* **What to do**: Below this task are records; return each one exactly and omit its images.

* **Source information**:
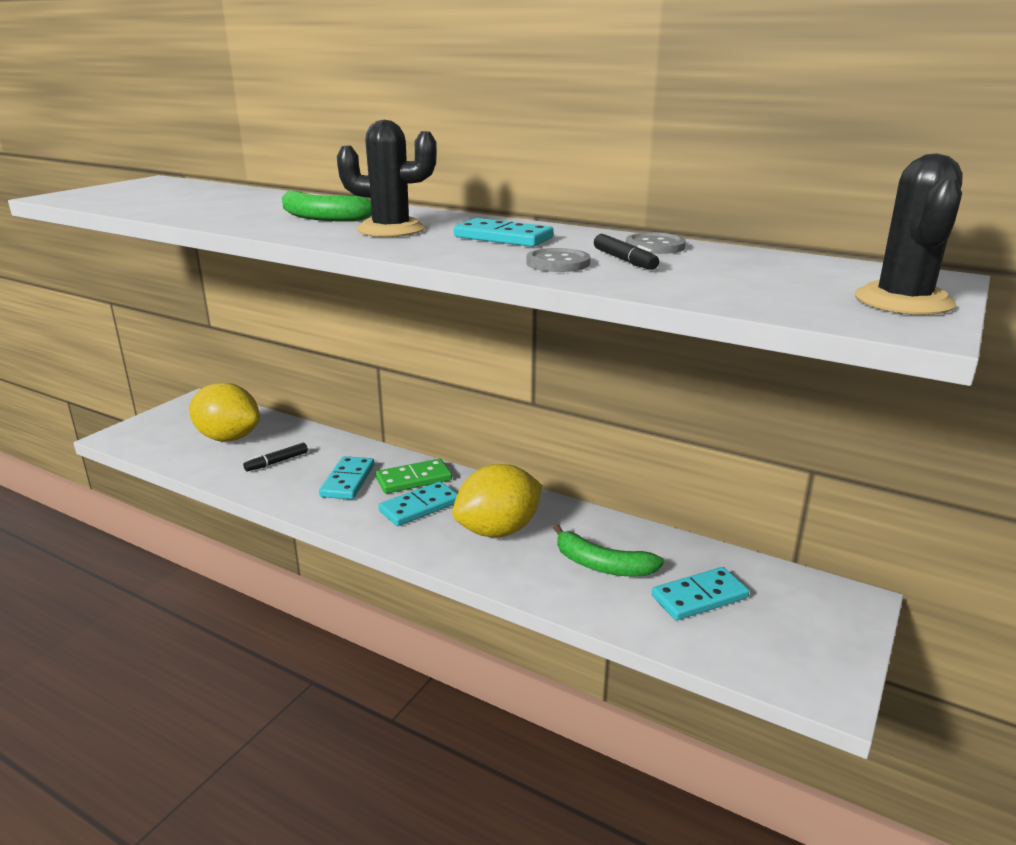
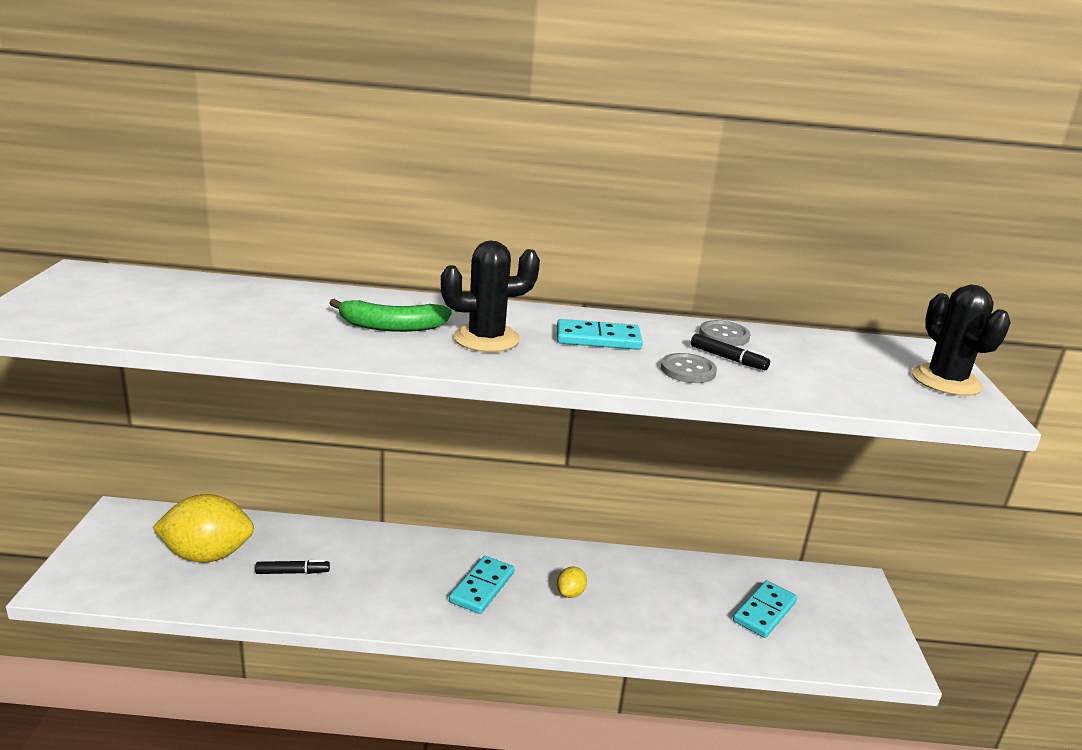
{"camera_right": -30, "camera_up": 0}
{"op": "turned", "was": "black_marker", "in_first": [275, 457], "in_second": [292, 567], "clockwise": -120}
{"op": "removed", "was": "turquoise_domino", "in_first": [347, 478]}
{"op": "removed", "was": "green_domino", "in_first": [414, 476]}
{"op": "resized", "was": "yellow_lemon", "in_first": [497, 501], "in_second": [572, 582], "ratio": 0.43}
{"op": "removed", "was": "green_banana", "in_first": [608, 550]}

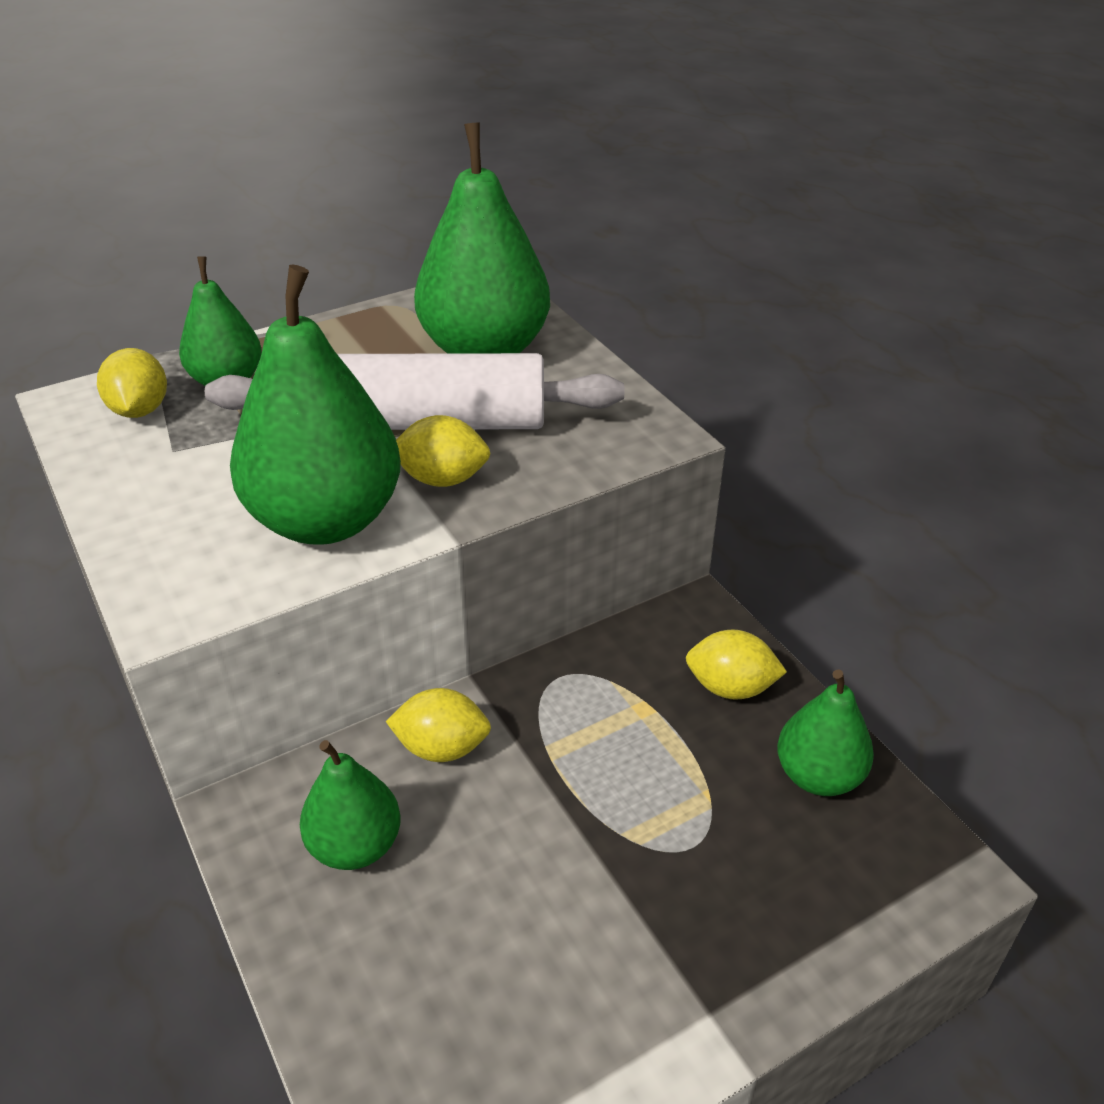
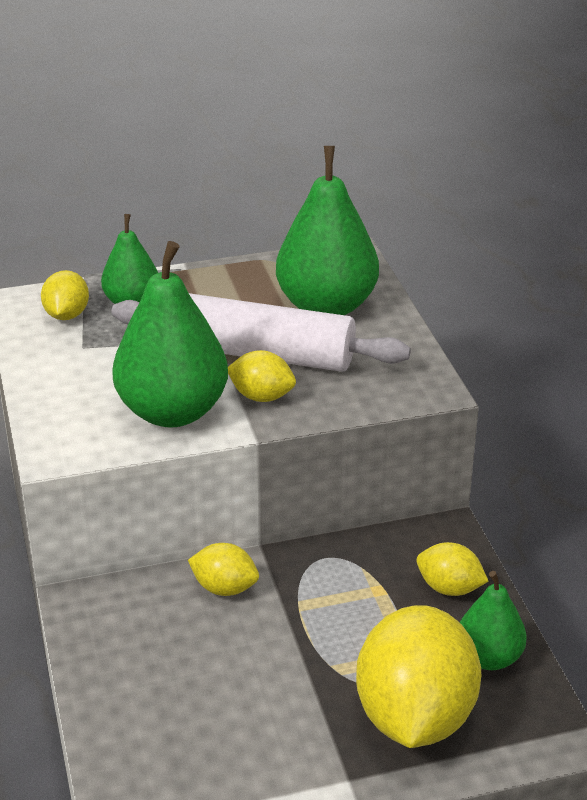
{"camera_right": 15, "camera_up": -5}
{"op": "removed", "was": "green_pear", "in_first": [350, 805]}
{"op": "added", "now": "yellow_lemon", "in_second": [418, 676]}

* **Output below**:
{"camera_right": -30, "camera_up": 0}
{"op": "turned", "was": "black_marker", "in_first": [275, 457], "in_second": [292, 567], "clockwise": -120}
{"op": "removed", "was": "turquoise_domino", "in_first": [347, 478]}
{"op": "removed", "was": "green_domino", "in_first": [414, 476]}
{"op": "resized", "was": "yellow_lemon", "in_first": [497, 501], "in_second": [572, 582], "ratio": 0.43}
{"op": "removed", "was": "green_banana", "in_first": [608, 550]}

{"camera_right": 15, "camera_up": -5}
{"op": "removed", "was": "green_pear", "in_first": [350, 805]}
{"op": "added", "now": "yellow_lemon", "in_second": [418, 676]}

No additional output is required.